- [DIRECTIONS]: Reproduce, from the lines below, exactly the stretch that begins at the line containing "none -> tan 2x3 brick [400,109,522,219]" and ends at the line containing "none -> black 2x3 plate [386,221,574,322]", both included.
+ + + + +
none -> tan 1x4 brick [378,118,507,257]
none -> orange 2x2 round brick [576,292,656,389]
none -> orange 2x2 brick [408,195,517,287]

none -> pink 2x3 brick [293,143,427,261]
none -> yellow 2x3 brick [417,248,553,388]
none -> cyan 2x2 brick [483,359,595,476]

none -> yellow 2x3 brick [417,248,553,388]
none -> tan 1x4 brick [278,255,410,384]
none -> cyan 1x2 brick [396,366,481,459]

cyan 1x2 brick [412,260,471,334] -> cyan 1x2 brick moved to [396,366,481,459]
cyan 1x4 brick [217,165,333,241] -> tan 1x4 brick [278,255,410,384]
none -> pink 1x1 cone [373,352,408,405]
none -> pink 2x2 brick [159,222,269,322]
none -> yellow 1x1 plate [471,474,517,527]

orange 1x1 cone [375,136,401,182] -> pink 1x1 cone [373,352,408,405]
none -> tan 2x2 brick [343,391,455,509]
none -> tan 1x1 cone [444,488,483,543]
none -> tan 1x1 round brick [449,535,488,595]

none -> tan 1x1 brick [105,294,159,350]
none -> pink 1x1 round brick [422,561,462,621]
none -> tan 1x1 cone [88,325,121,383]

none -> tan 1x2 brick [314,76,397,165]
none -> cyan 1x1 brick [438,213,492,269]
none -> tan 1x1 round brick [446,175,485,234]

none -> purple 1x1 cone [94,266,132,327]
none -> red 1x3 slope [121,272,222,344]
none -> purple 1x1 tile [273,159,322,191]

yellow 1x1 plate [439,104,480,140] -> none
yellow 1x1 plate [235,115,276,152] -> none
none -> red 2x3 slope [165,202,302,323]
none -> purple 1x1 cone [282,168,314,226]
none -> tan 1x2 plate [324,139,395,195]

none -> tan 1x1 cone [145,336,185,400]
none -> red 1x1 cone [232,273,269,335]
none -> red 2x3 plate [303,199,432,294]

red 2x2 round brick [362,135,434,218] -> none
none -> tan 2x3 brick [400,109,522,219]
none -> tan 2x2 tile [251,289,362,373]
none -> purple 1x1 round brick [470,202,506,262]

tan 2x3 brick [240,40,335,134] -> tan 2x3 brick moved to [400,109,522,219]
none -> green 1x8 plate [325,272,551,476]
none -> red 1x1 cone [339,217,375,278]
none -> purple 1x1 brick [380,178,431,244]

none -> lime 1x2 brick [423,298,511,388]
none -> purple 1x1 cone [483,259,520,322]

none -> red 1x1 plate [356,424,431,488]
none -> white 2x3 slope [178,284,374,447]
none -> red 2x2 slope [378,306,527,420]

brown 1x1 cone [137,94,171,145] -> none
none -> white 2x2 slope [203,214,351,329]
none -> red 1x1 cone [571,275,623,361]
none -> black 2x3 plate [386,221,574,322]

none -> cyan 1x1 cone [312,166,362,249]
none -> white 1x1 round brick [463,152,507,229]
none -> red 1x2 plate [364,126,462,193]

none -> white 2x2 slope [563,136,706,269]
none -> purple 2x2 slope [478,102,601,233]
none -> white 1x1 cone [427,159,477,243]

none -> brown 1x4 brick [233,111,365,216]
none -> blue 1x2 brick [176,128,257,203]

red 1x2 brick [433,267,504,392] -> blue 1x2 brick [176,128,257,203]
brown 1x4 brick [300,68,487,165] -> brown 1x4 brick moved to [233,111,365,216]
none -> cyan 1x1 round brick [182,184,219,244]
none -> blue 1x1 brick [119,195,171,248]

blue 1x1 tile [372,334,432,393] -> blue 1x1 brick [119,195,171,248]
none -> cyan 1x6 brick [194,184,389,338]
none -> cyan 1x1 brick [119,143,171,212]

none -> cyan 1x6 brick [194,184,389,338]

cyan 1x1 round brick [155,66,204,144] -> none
+ + + + +
- [ANSWER TO THIS EXERCISE]:
none -> tan 2x3 brick [400,109,522,219]
none -> tan 2x2 tile [251,289,362,373]
none -> purple 1x1 round brick [470,202,506,262]

tan 2x3 brick [240,40,335,134] -> tan 2x3 brick moved to [400,109,522,219]
none -> green 1x8 plate [325,272,551,476]
none -> red 1x1 cone [339,217,375,278]
none -> purple 1x1 brick [380,178,431,244]

none -> lime 1x2 brick [423,298,511,388]
none -> purple 1x1 cone [483,259,520,322]

none -> red 1x1 plate [356,424,431,488]
none -> white 2x3 slope [178,284,374,447]
none -> red 2x2 slope [378,306,527,420]

brown 1x1 cone [137,94,171,145] -> none
none -> white 2x2 slope [203,214,351,329]
none -> red 1x1 cone [571,275,623,361]
none -> black 2x3 plate [386,221,574,322]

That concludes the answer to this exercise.